» **DIRECTIONS FOR THIS TASK**
Return the following lines and nothing else: the one holding "red cylinder: 3 -> 4" and all those after it in the records below, unchanged, minus any pictures.

=====

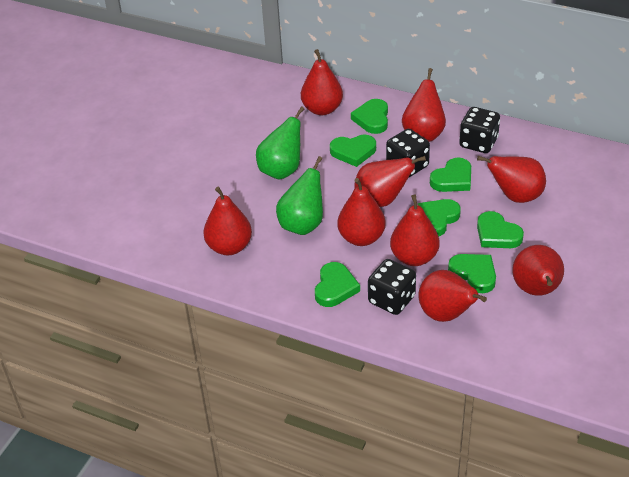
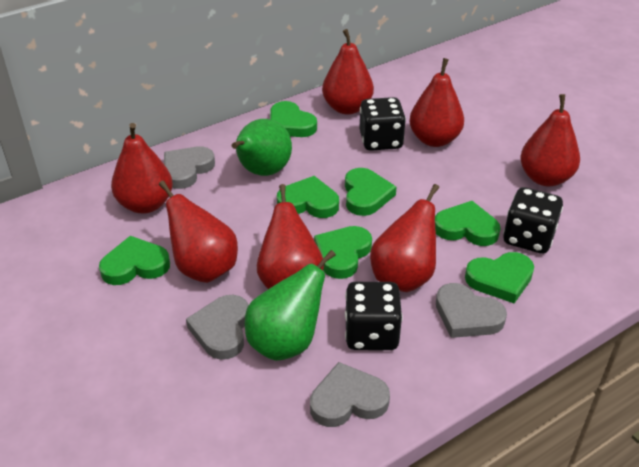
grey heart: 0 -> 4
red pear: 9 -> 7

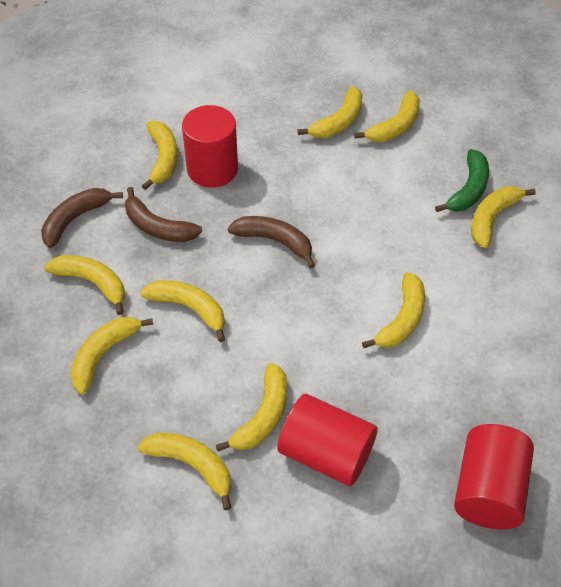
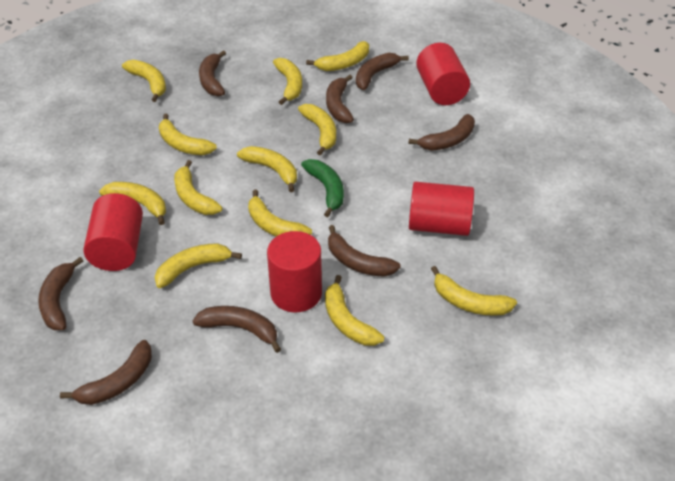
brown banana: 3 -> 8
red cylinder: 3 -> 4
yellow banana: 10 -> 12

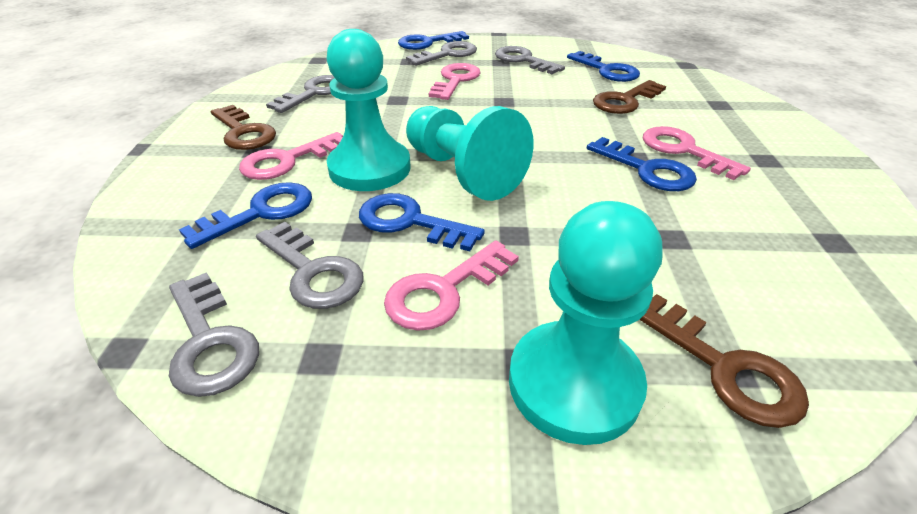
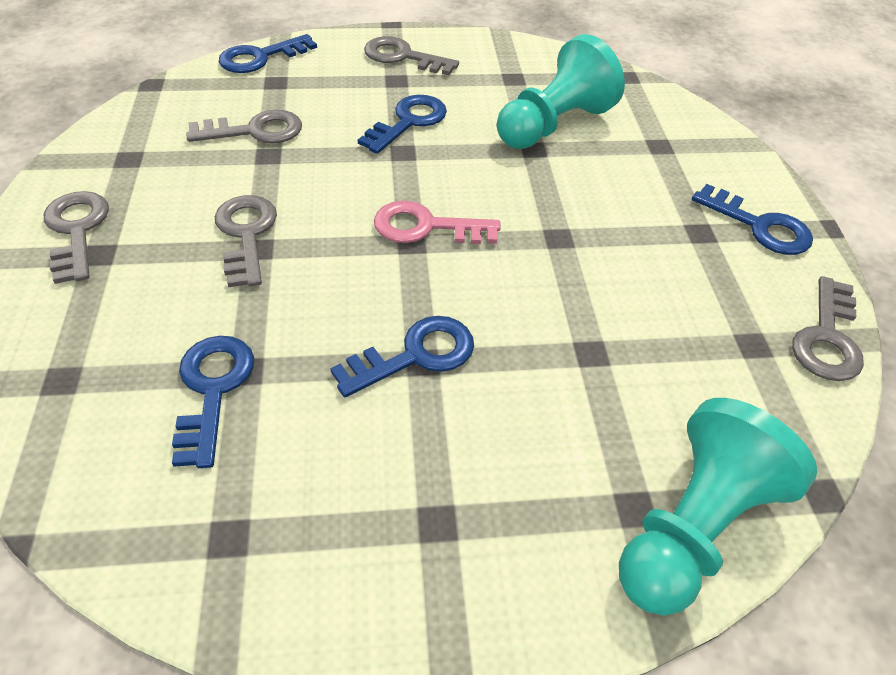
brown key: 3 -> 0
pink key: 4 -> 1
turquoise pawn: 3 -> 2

=====

» **WRITTEN RESPONSE**
red cylinder: 3 -> 4
yellow banana: 10 -> 12

brown key: 3 -> 0
pink key: 4 -> 1
turquoise pawn: 3 -> 2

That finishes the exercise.